(Beginning of Dataset entries)

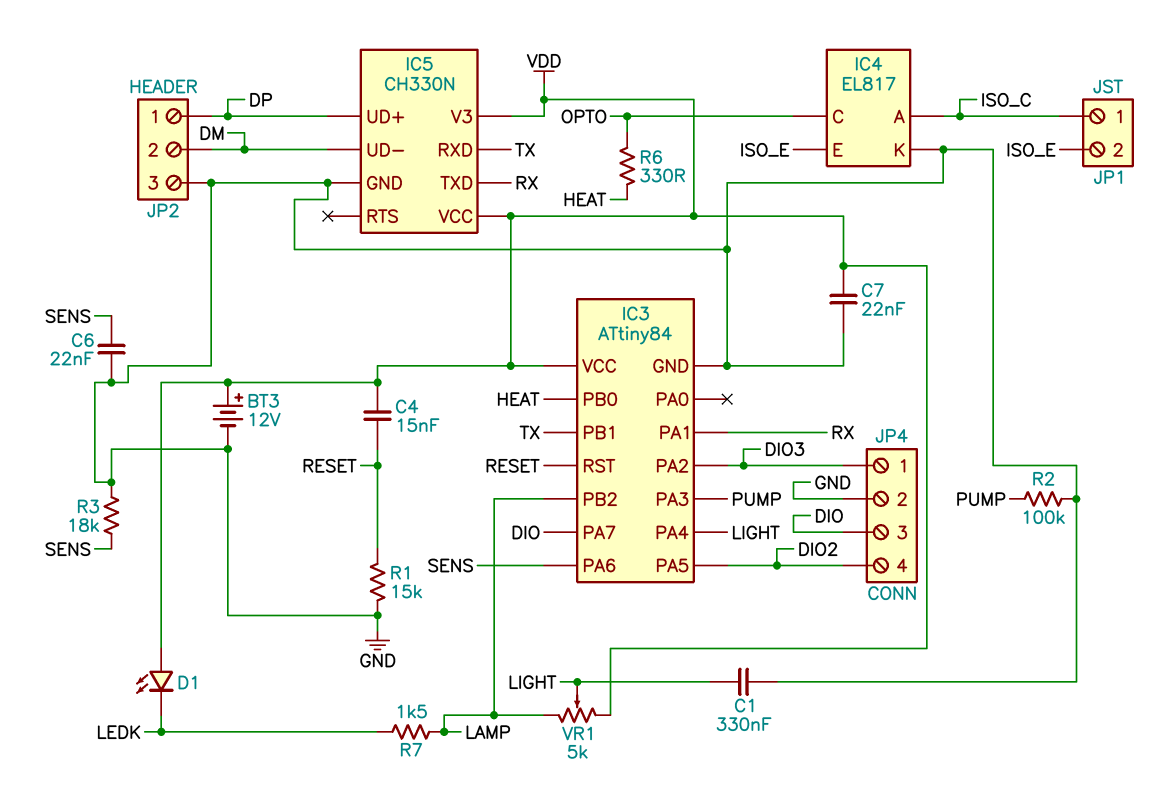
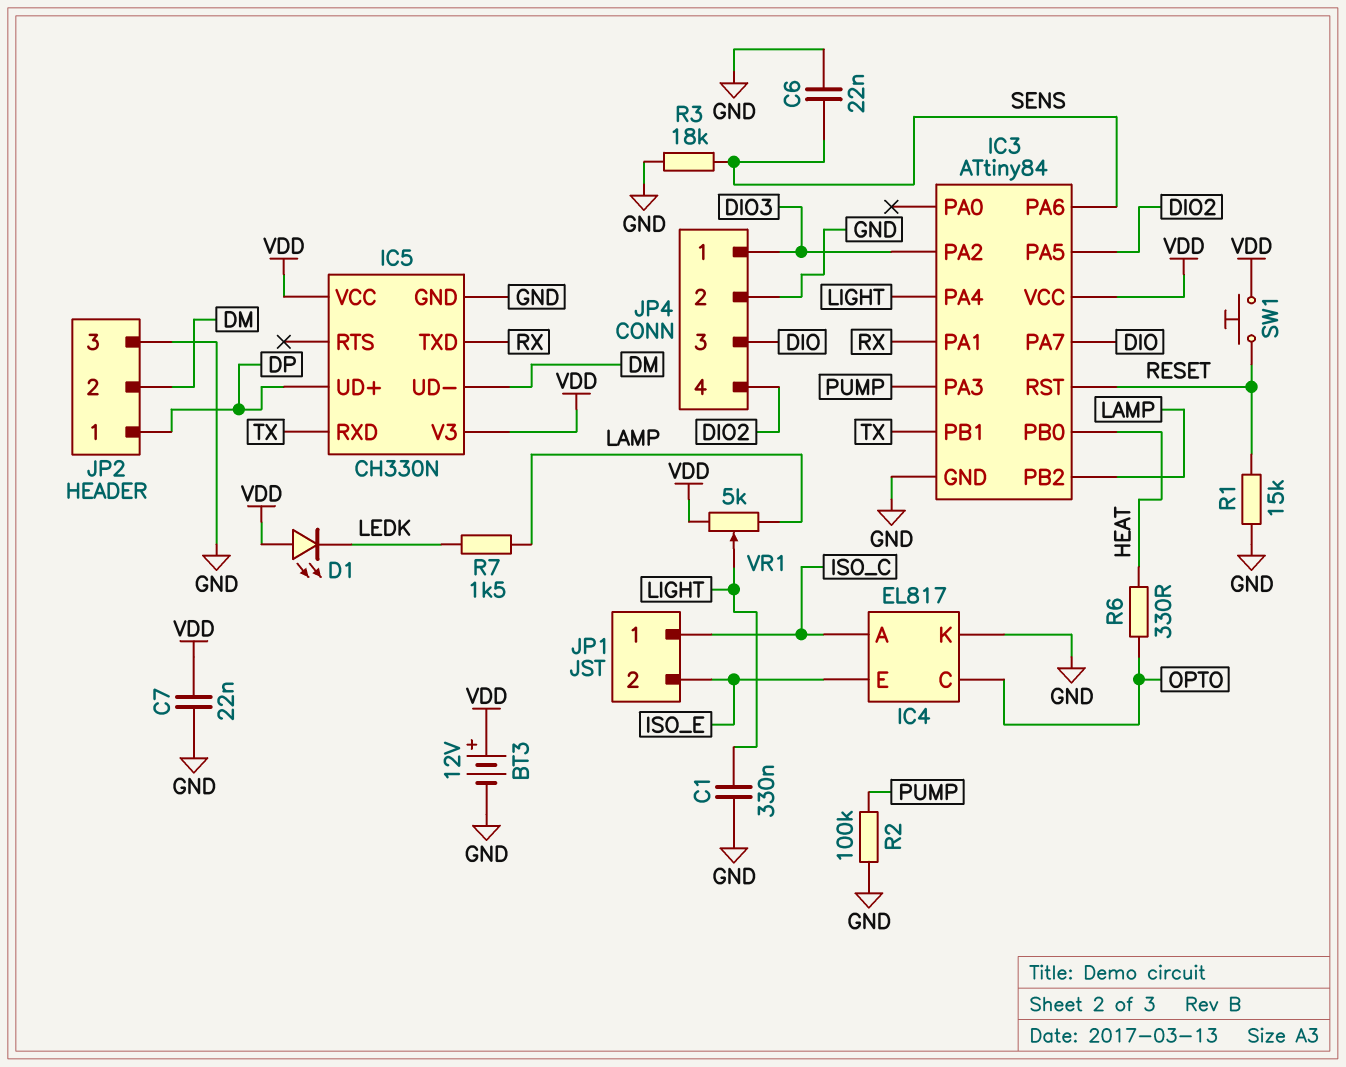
C4: 15nF (RESET, VDD) -> none
SW1: none -> button (RESET, VDD)

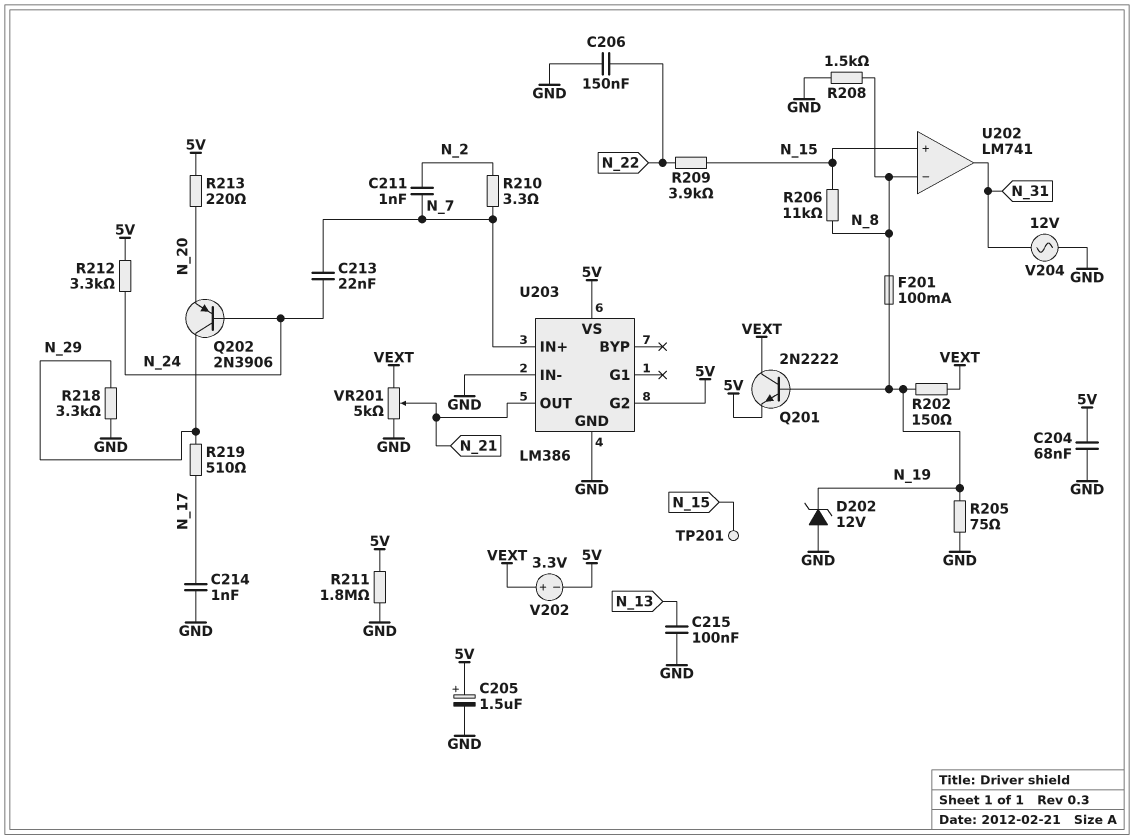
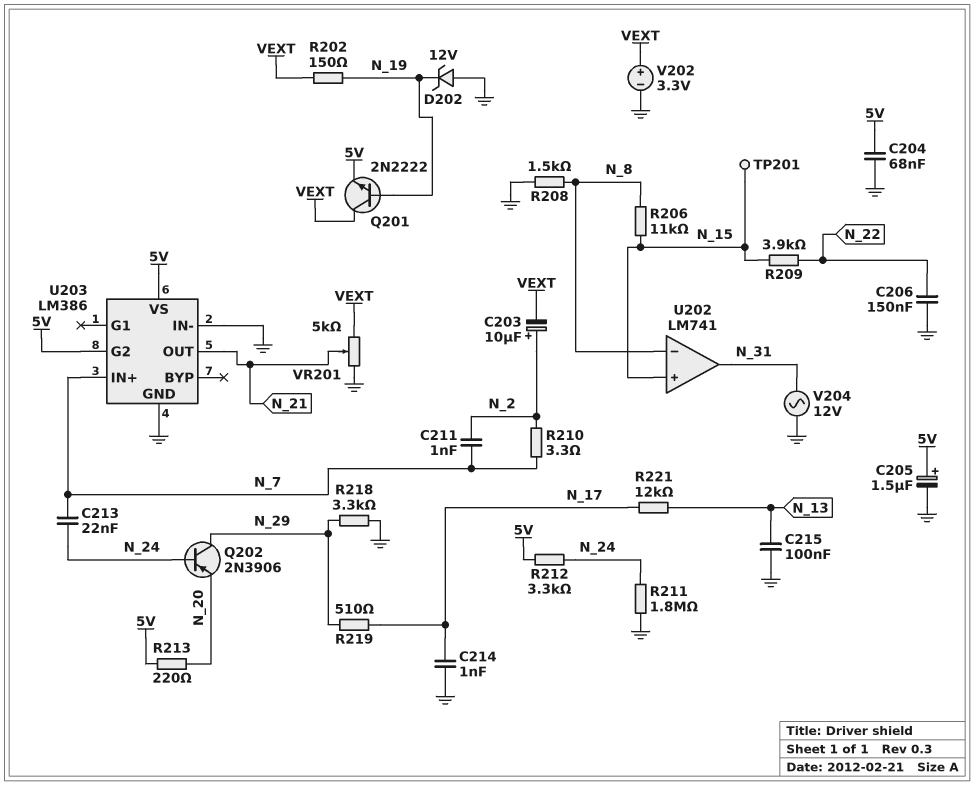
C203: none -> 10uF (plus N_2, minus VEXT)
F201: 100mA (N_8, N_19) -> none
R205: 75 (GND, N_19) -> none
R211: 1.8M (5V, GND) -> 1.8M (GND, N_24)
R221: none -> 12k (N_13, N_17)
V202: 3.3V (plus VEXT, minus 5V) -> 3.3V (plus VEXT, minus GND)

(End of Dataset entries)

Work to complete. Would you set down the records exactly, with no pictures included?

Response to this exercise.
C4: 15nF (RESET, VDD) -> none
SW1: none -> button (RESET, VDD)

C203: none -> 10uF (plus N_2, minus VEXT)
F201: 100mA (N_8, N_19) -> none
R205: 75 (GND, N_19) -> none
R211: 1.8M (5V, GND) -> 1.8M (GND, N_24)
R221: none -> 12k (N_13, N_17)
V202: 3.3V (plus VEXT, minus 5V) -> 3.3V (plus VEXT, minus GND)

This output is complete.